** Begin **

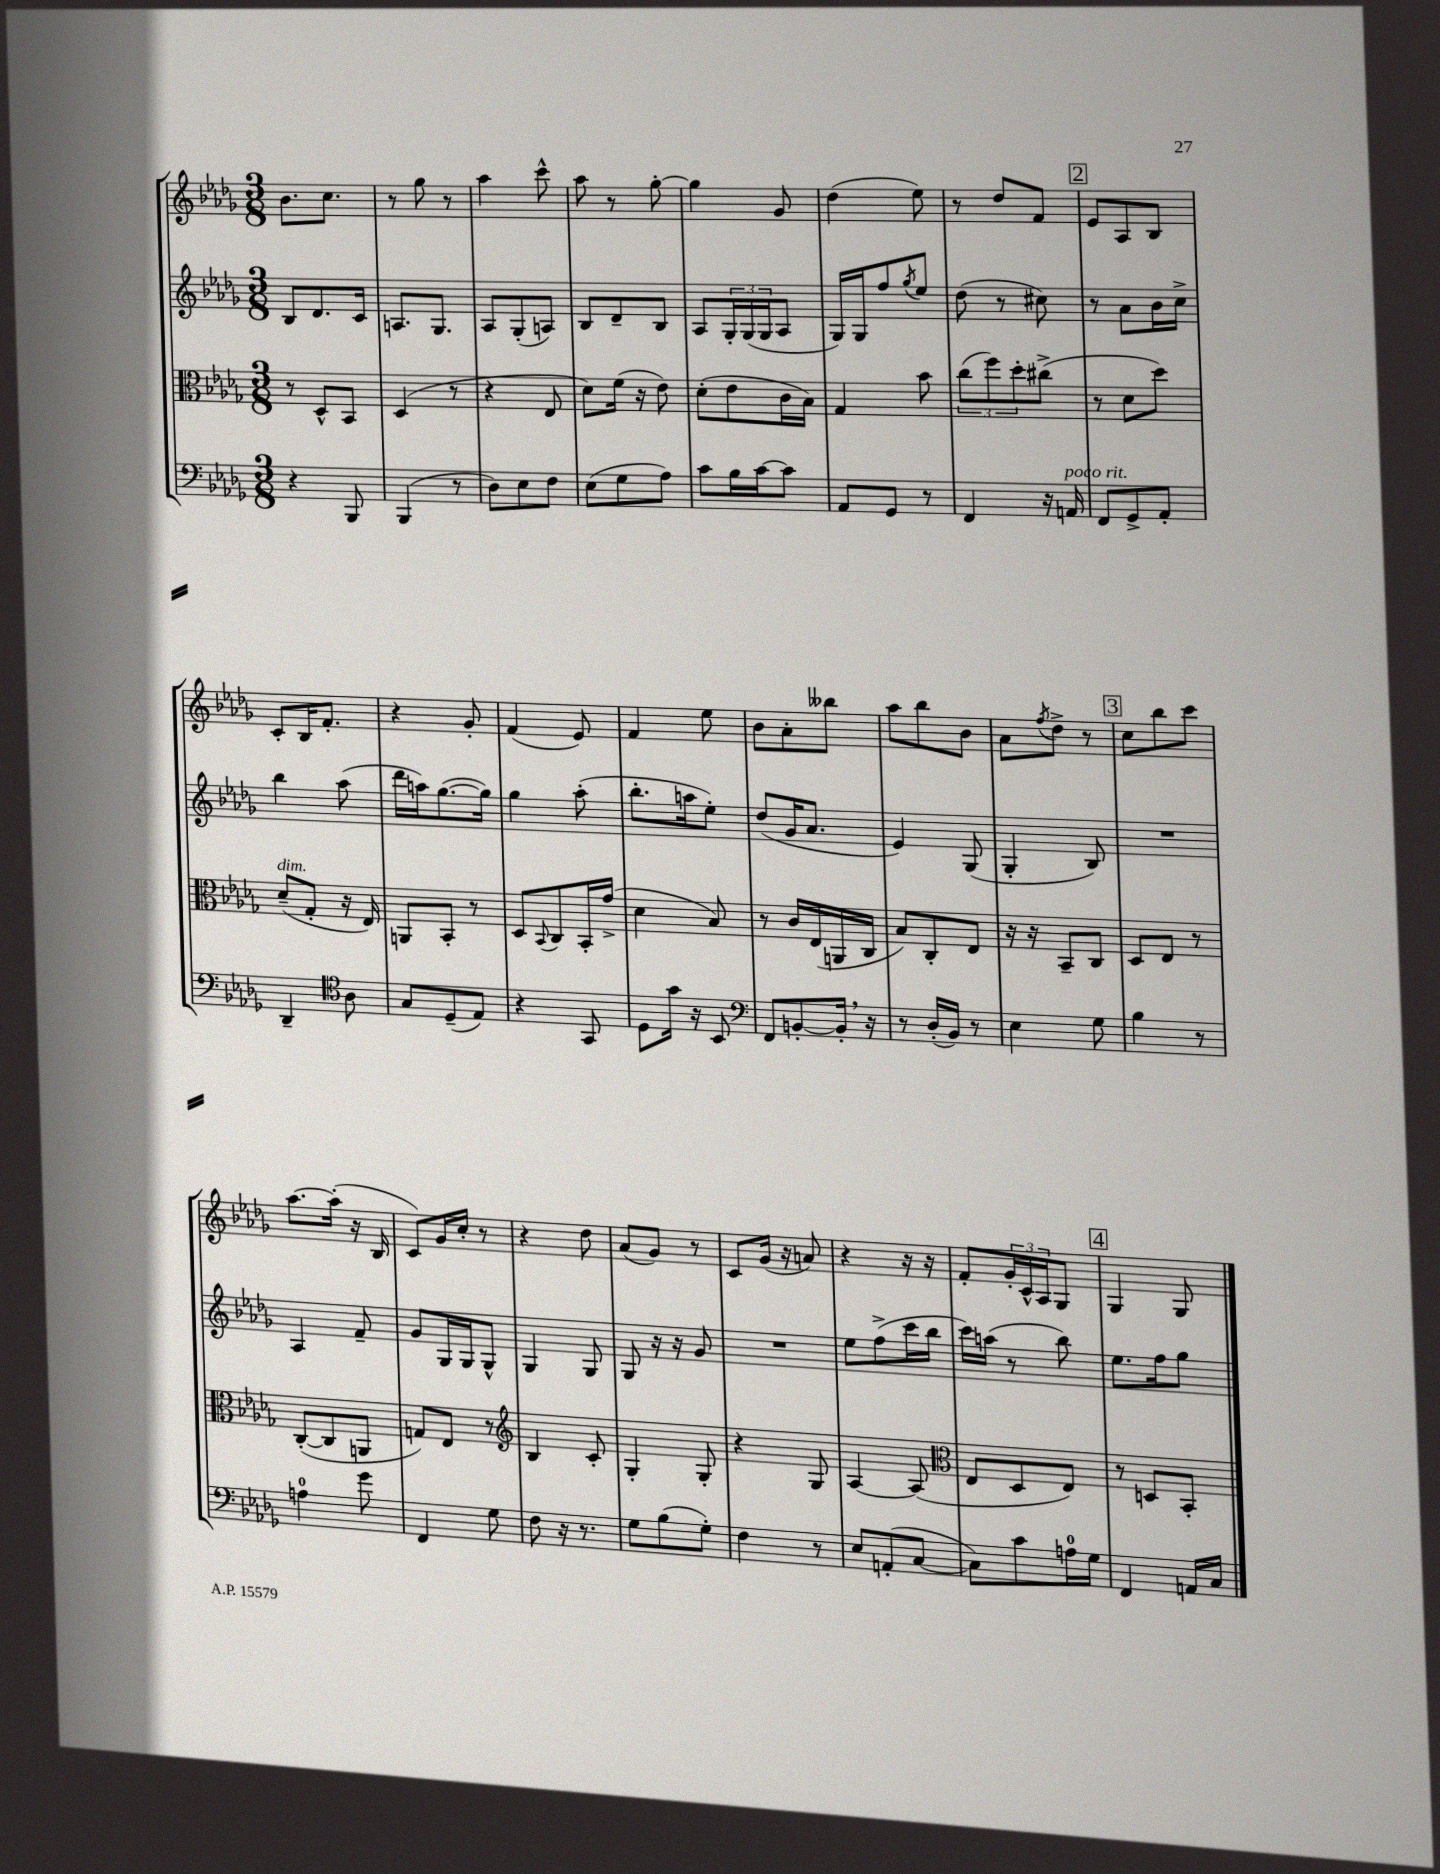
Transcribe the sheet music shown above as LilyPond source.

<<
\new StaffGroup <<
\new Staff = "s0" {
    \clef treble \key des \major \numericTimeSignature \time 3/8
    bes'8. c''8. |
    r8 ges''8 r8 |
    aes''4 c'''8-^ |
    aes''8 r8 ges''8~-. |
    ges''4 ges'8 |
    des''4( ees''8) |
    r8 des''8 f'8 |
    \mark \markup { \box "2" } ees'8 aes8 bes8 |
    c'8-. bes16 f'8.-. |
    r4 ges'8-. |
    f'4( ees'8) |
    f'4 ees''8 |
    bes'8 aes'8-. beses''8 |
    aes''8 bes''8 bes'8 |
    aes'8 \acciaccatura { f''8 } des''8-> r8 |
    \mark \markup { \box "3" } c''8 bes''8 c'''8 |
    aes''8.~ aes''16-.( r16 bes16 |
    c'8) ges'16 c''16-. r8 |
    r4 des''8 |
    aes'8( ges'8) r8 |
    c'8 ges'16( r16 a'8) |
    r4 r16 r16 |
    f'8-. \tuplet 3/2 { ges'16-. c'16-^ aes16 } ges8 |
    \mark \markup { \box "4" } ges4 ges8 \bar "|." |
}
\new Staff = "s1" {
    \clef treble \key des \major \numericTimeSignature \time 3/8
    bes8 des'8. c'16 |
    a8. ges8. |
    aes8 ges8-.( a8) |
    bes8 des'8-- bes8 |
    aes8 \tuplet 3/2 { ges16-. ges16( ges16 } aes8 |
    ges16) ges16 f''8 \acciaccatura { ges''8 } ees''8 |
    des''8( r8 cis''8) |
    \mark \markup { \box "2" } r8 aes'8 bes'16 c''16-> |
    bes''4 aes''8( |
    des'''16 a''16) ges''8.~( ges''16) |
    ges''4 aes''8-.( |
    bes''8.-. a''16 ees''8-.) |
    des''8( ges'16 aes'8. |
    ees'4) ges8( |
    ges4-. bes8) |
    \mark \markup { \box "3" } R4. |
    aes4 f'8-- |
    ges'8 ges16 ges16 ges8-^ |
    ges4 ges8 |
    ges8 r16 r16 ges'8 |
    R4. |
    ees''8 f''8->( c'''16 bes''16 |
    c'''16) a''16( r8 bes''8) |
    \mark \markup { \box "4" } ees''8. f''16 ges''8 \bar "|." |
}
\new Staff = "s2" {
    \clef alto \key des \major \numericTimeSignature \time 3/8
    r8 des8-^ bes,8 |
    des4( r8 |
    r4 ees8 |
    des'8) f'16( r16 ees'8) |
    des'8-.( ees'8 c'16 bes16) |
    ges4 bes'8 |
    \tuplet 3/2 { c''8( f''8) des''8-. } cis''8->( |
    \mark \markup { \box "2" } r8 des'8 des''8) |
    des'8--^\markup { \italic "dim." }( ges8-. r16 ees16) |
    a,8 bes,8-. r8 |
    des8 \appoggiatura { bes,8 } c8 bes,16-. ges'16->( |
    des'4 bes8) |
    r8 c'16 ees16( a,16 c16 |
    bes8) c8-. ees8 |
    r16 r16 bes,8-- c8 |
    \mark \markup { \box "3" } des8 ees8 r8 |
    c8~-.( c8 a,8 |
    g8) ees8 r8 |
    \clef treble bes4 c'8-. |
    ges4-. ges8-. |
    r4 ges8 |
    aes4~ aes8( |
    \clef alto ees8 des8 ees8) |
    \mark \markup { \box "4" } r8 d8 bes,8-. \bar "|." |
}
\new Staff = "s3" {
    \clef bass \key des \major \numericTimeSignature \time 3/8
    r4 bes,,8 |
    bes,,4( r8 |
    des8) ees8 f8 |
    ees8( ges8 aes8) |
    c'8 bes16 c'16~ c'8 |
    aes,8 ges,8 r8 |
    f,4 r16 a,16^\markup { \italic "poco rit." } |
    \mark \markup { \box "2" } f,8 ges,8-> aes,8-. |
    des,4-- \clef tenor aes8 |
    ges8 des8--( ees8) |
    r4 ges,8 |
    des8 ges'16 r16 bes,8 |
    \clef bass f,8 b,8~-. b,16-. \breathe r16 |
    r8 des16-.( bes,16) r8 |
    ees4 ges8 |
    \mark \markup { \box "3" } bes4 r8 |
    a4-0 ges'8 |
    f,4 ges8 |
    f8 r16 r8. |
    ges8 bes8( ges8-.) |
    f4 r8 |
    ees8 a,8-.( c8~ |
    c8) c'8 a16-0 ges16 |
    \mark \markup { \box "4" } f,4 a,16 c16 \bar "|." |
}
>>
>>
\layout { \context { \Score \remove "Bar_number_engraver" } }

** End **

◆ WHAT THE TASK REQUIRES: State how many lines of the rows above contain the string "bass", treating uppercase and lowercase as distinct, and give only the number.

◆ EXERCISE RESPONSE: 2